Records excerpted from a collection:

----------

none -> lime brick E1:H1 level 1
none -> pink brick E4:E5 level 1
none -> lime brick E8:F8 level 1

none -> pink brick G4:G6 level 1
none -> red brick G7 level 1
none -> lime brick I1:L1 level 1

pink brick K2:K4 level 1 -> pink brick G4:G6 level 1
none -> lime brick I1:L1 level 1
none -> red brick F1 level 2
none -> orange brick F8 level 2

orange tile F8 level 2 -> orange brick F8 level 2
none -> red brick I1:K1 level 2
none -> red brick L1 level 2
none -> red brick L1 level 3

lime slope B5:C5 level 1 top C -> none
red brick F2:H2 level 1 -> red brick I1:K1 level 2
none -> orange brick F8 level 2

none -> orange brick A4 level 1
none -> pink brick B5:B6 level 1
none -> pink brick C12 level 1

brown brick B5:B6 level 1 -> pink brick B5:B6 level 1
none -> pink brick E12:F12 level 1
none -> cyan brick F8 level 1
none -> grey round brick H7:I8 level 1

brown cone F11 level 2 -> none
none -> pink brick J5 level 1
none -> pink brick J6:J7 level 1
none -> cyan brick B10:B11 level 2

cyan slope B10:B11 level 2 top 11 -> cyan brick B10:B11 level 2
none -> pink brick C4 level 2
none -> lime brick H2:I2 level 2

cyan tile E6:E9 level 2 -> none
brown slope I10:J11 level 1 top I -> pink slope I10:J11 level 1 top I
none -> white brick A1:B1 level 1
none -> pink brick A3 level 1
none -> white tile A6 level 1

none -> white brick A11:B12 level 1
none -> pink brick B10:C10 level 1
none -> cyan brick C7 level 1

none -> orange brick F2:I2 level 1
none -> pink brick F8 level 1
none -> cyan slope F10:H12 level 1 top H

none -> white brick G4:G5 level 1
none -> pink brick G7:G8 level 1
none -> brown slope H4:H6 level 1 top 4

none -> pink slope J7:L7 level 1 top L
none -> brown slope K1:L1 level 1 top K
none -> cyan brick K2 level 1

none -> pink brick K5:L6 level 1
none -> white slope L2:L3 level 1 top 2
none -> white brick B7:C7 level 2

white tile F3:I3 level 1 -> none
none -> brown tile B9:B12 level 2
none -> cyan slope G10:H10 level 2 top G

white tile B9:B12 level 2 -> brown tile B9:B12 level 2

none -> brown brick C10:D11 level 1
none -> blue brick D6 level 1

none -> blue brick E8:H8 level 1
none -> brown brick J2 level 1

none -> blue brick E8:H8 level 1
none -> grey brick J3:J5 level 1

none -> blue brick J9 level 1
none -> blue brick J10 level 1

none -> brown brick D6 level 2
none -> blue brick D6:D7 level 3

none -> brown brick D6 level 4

----------

_How to complete this task_
The line containing "none -> cyan slope G10:H10 level 2 top G" marks the start; retype it and each line after it through the end of the records above, exactly.

_Response to this task_
none -> cyan slope G10:H10 level 2 top G

white tile B9:B12 level 2 -> brown tile B9:B12 level 2

none -> brown brick C10:D11 level 1
none -> blue brick D6 level 1

none -> blue brick E8:H8 level 1
none -> brown brick J2 level 1

none -> blue brick E8:H8 level 1
none -> grey brick J3:J5 level 1

none -> blue brick J9 level 1
none -> blue brick J10 level 1

none -> brown brick D6 level 2
none -> blue brick D6:D7 level 3

none -> brown brick D6 level 4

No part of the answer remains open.